■ DATA IN THIS EXERCISE
= = =
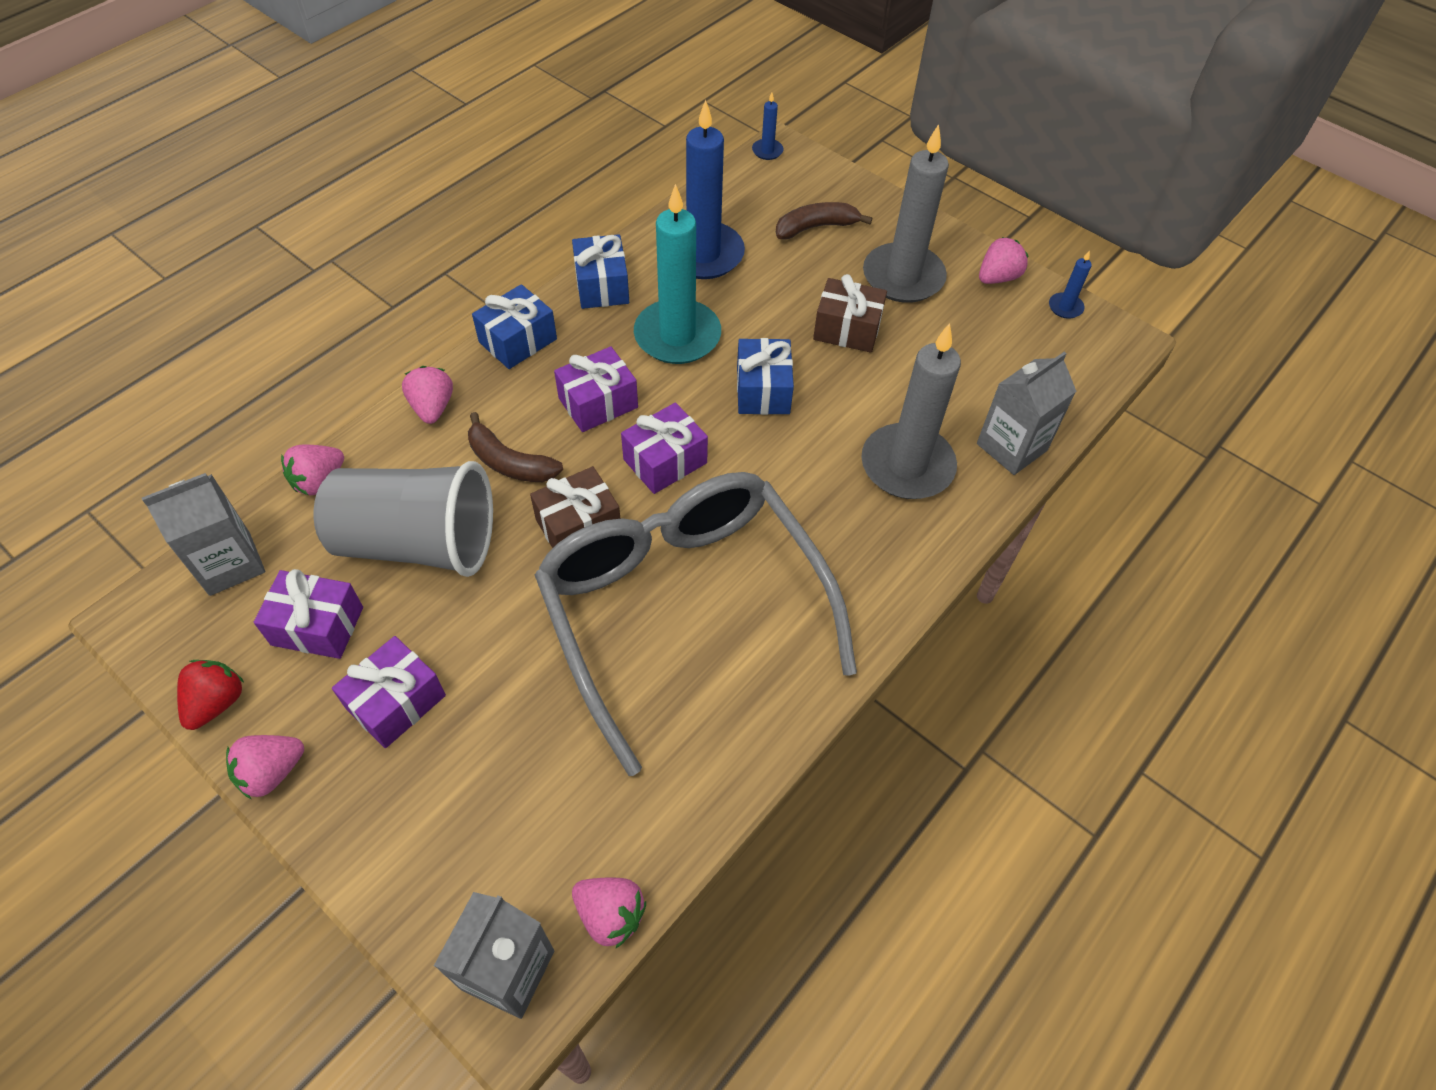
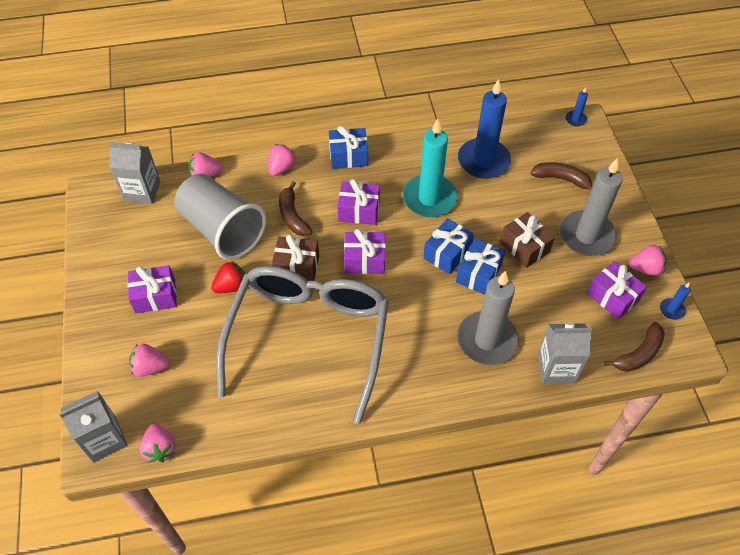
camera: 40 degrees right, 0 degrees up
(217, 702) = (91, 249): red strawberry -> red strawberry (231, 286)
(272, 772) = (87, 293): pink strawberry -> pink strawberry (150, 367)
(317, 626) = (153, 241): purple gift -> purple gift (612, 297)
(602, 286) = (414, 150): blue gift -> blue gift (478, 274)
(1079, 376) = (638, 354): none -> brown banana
= = =
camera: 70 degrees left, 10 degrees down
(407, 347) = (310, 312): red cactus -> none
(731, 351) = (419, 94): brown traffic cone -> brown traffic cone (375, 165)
= = =
■ THE TASK
Taking the entries above, write out exactly the lines starting with the line containing "camera: 40 degrees right, 0 degrees up" and going on through the line containing "(1079, 376) = (638, 354): none", both included, and nothing else.

■ EXERCISE ANSWER
camera: 40 degrees right, 0 degrees up
(217, 702) = (91, 249): red strawberry -> red strawberry (231, 286)
(272, 772) = (87, 293): pink strawberry -> pink strawberry (150, 367)
(317, 626) = (153, 241): purple gift -> purple gift (612, 297)
(602, 286) = (414, 150): blue gift -> blue gift (478, 274)
(1079, 376) = (638, 354): none -> brown banana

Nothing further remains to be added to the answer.